> **Data segment**:
★ ★ ★ ★
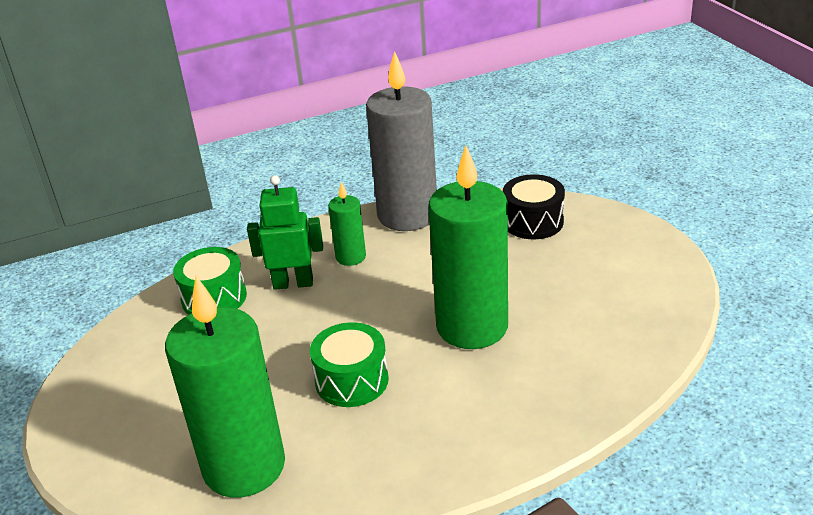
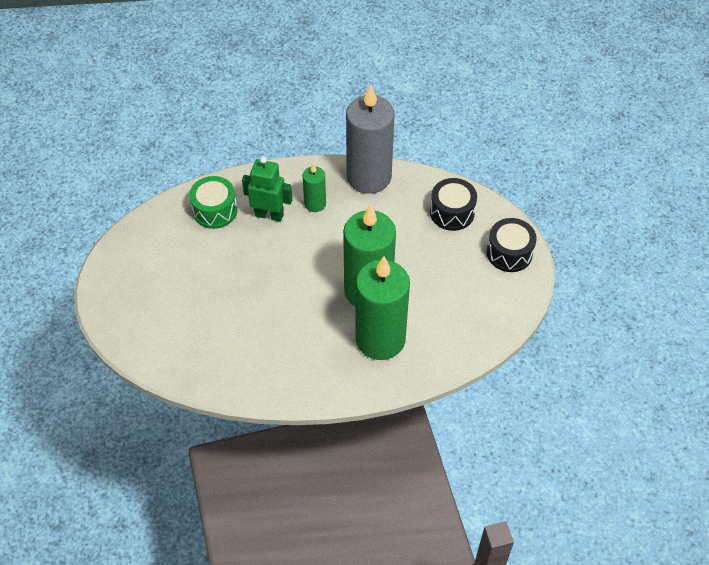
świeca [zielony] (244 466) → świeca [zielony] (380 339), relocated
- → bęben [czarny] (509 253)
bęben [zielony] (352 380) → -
★ ★ ★ ★
> **Exercise aim**:
An exact copy of the data above is required, printed without its pictures.

> **Exercise answer**:
świeca [zielony] (244 466) → świeca [zielony] (380 339), relocated
- → bęben [czarny] (509 253)
bęben [zielony] (352 380) → -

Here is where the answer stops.